**Records to use:**
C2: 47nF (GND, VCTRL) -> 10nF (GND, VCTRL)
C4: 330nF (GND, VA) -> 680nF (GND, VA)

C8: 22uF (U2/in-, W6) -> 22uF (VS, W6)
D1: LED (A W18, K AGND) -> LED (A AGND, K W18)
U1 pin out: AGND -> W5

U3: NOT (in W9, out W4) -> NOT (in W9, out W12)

---

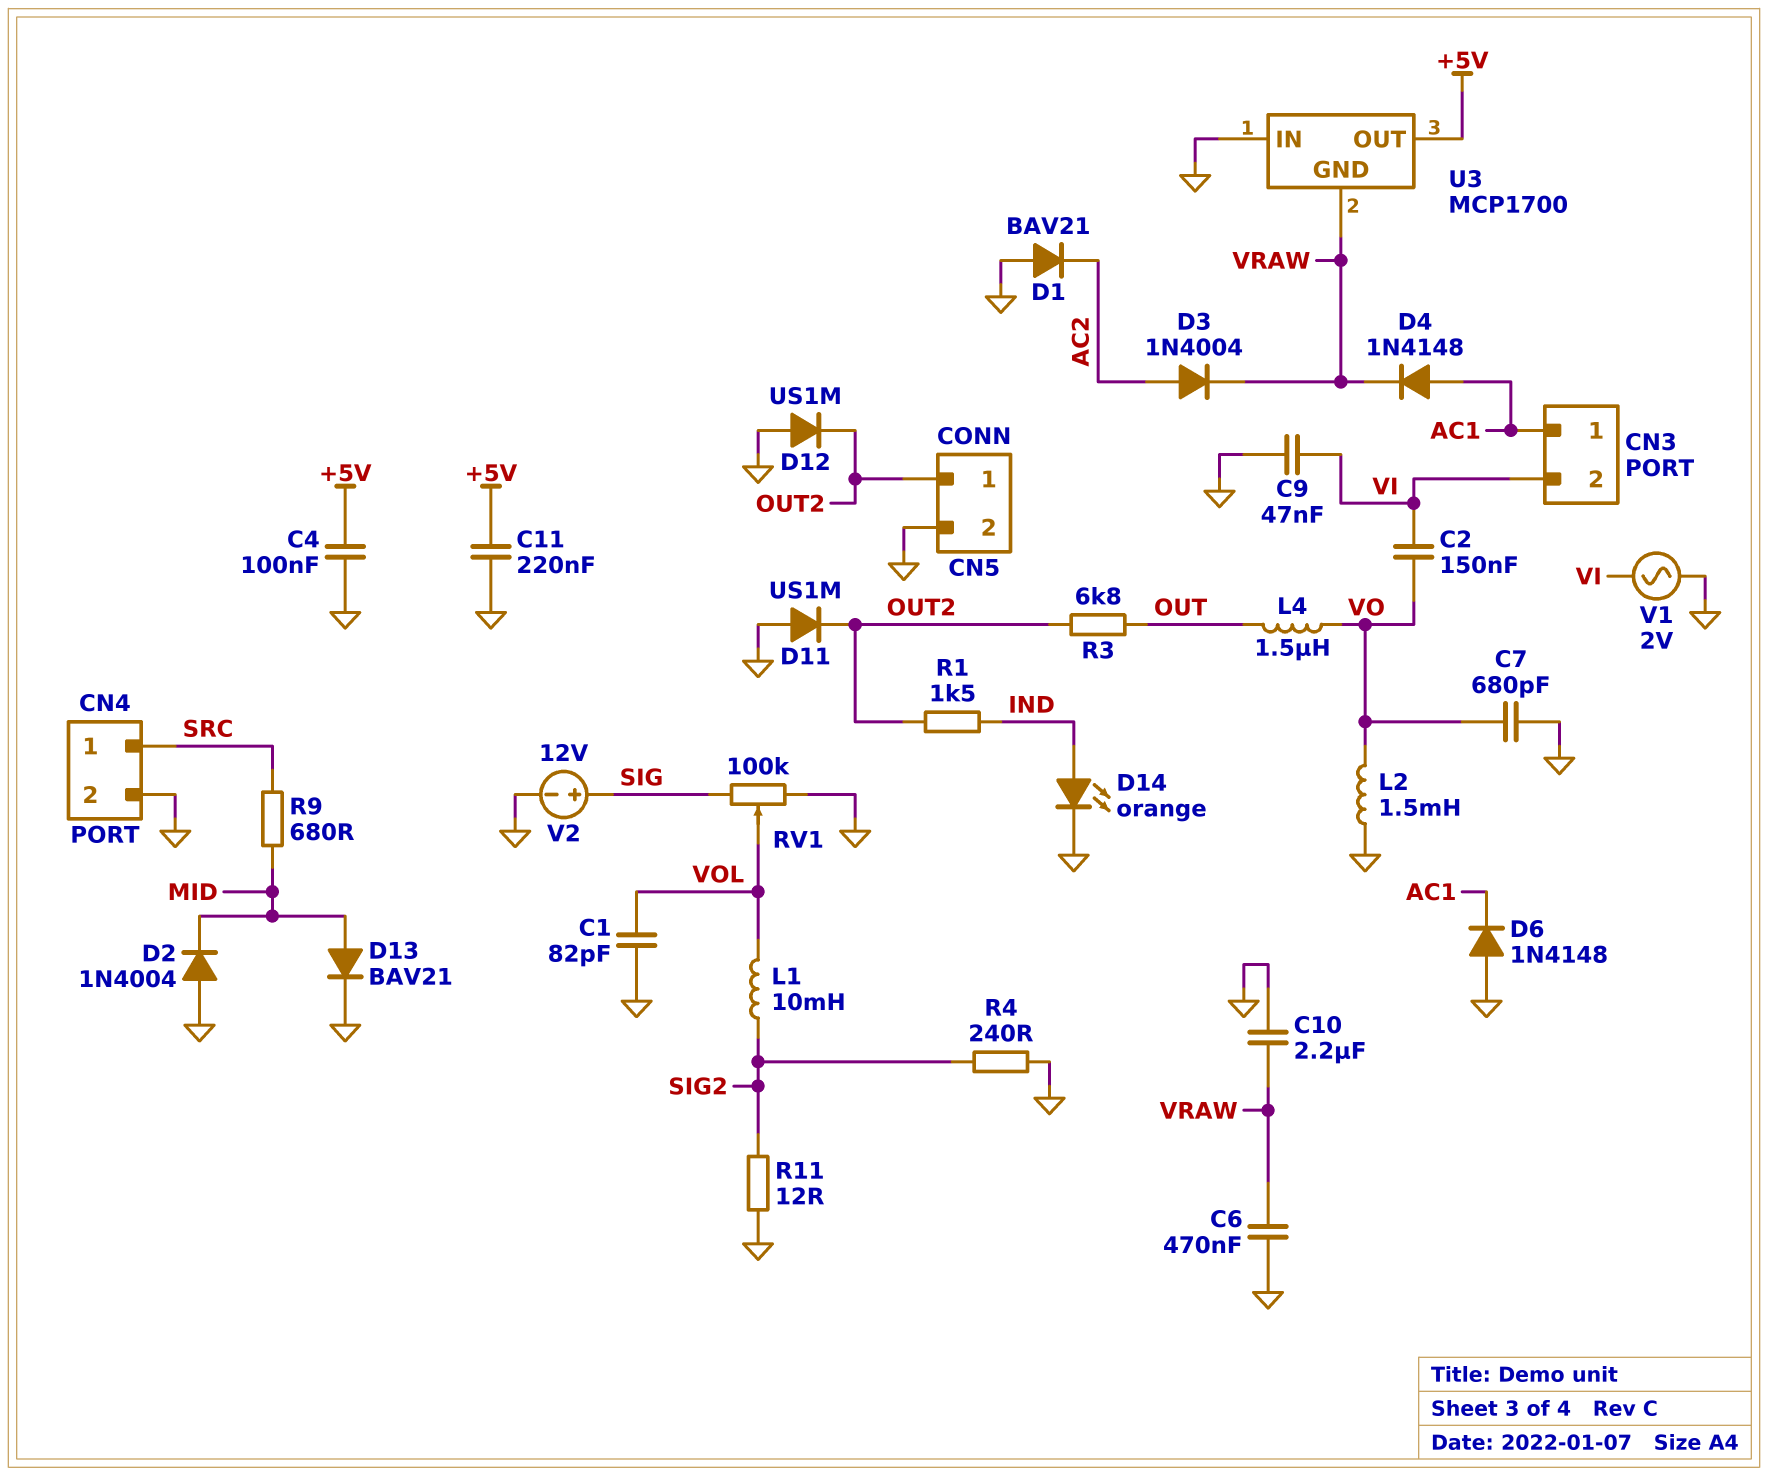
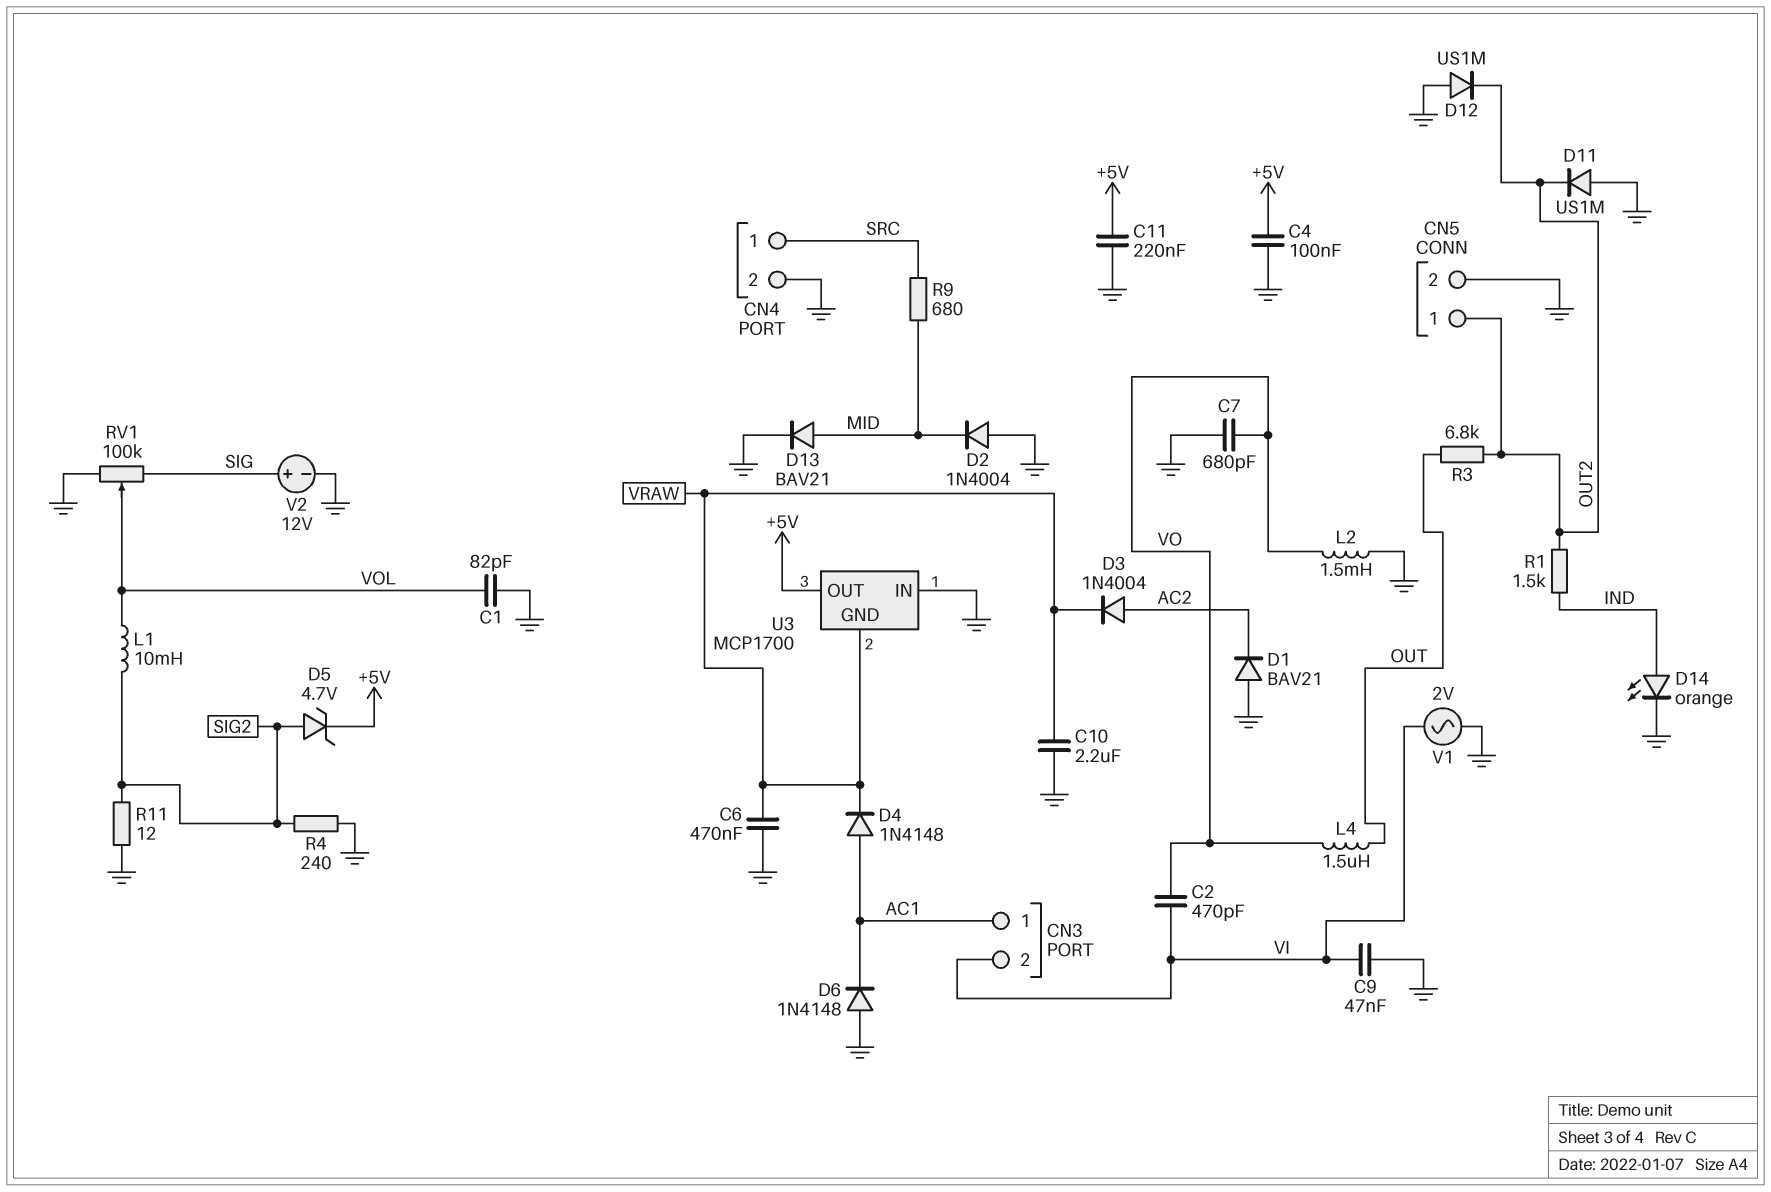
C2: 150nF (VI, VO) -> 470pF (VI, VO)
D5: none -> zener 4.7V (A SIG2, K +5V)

**To do:**
Print, without alteration, only the lines above between the one holding "C2: 47nF (GND, VCTRL) -> 10nF (GND, VCTRL)" and the one holding "U3: NOT (in", inclusive.

**Final answer:**
C2: 47nF (GND, VCTRL) -> 10nF (GND, VCTRL)
C4: 330nF (GND, VA) -> 680nF (GND, VA)

C8: 22uF (U2/in-, W6) -> 22uF (VS, W6)
D1: LED (A W18, K AGND) -> LED (A AGND, K W18)
U1 pin out: AGND -> W5

U3: NOT (in W9, out W4) -> NOT (in W9, out W12)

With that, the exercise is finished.